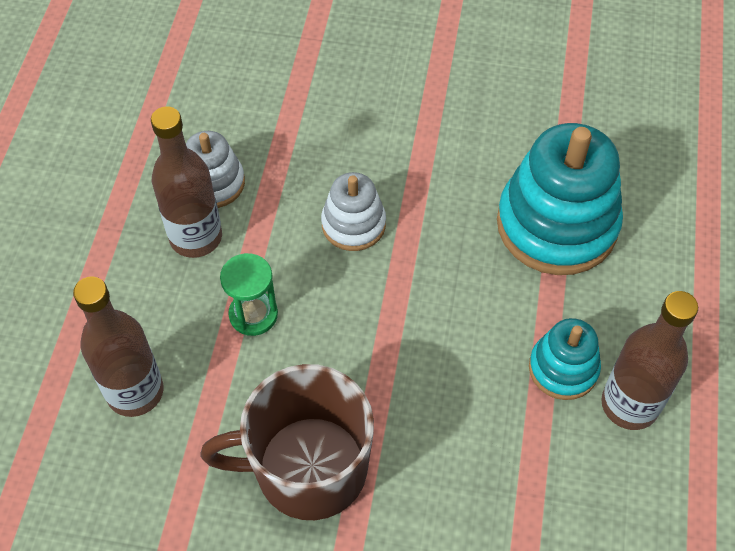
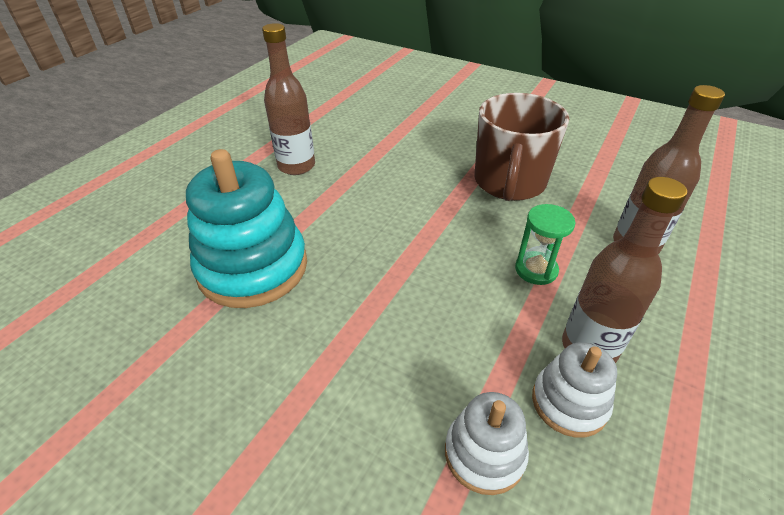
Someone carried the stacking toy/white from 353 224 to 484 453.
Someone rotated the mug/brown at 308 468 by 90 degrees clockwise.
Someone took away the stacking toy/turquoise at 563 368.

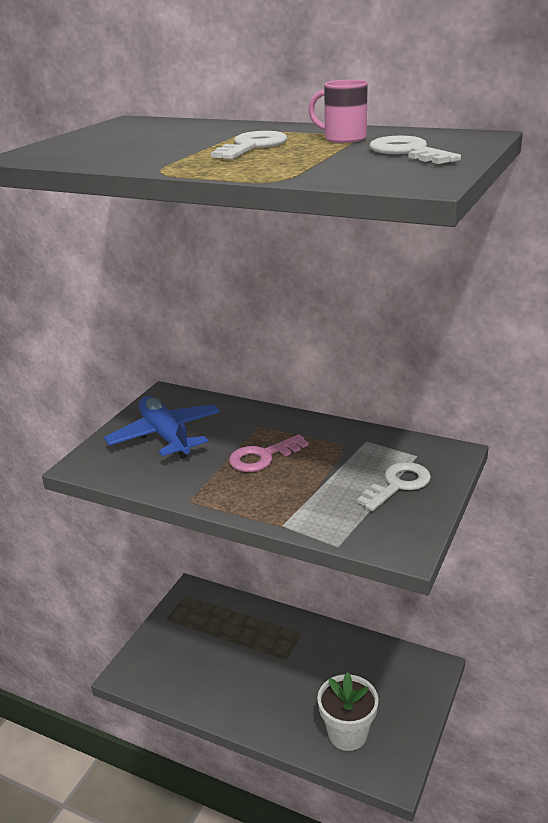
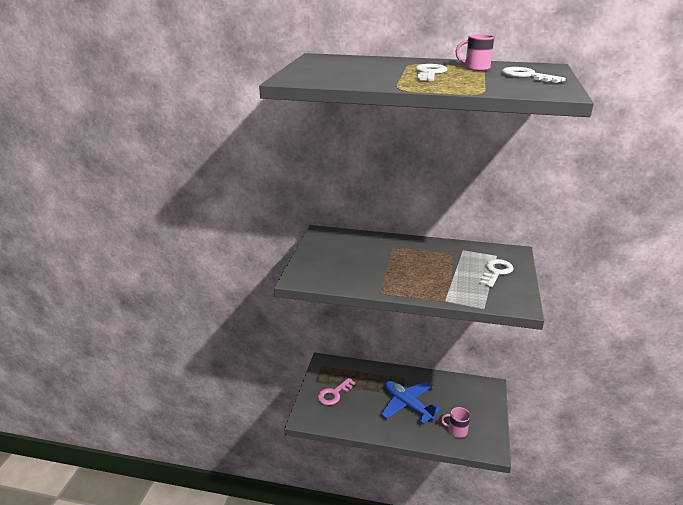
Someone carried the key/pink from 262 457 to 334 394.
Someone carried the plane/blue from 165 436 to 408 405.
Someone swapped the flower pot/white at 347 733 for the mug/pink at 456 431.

» **Exercise brief**
Copy out all lines from the material above that contain the string "stacking".

» **Answer for the task**
Someone carried the stacking toy/white from 353 224 to 484 453.
Someone took away the stacking toy/turquoise at 563 368.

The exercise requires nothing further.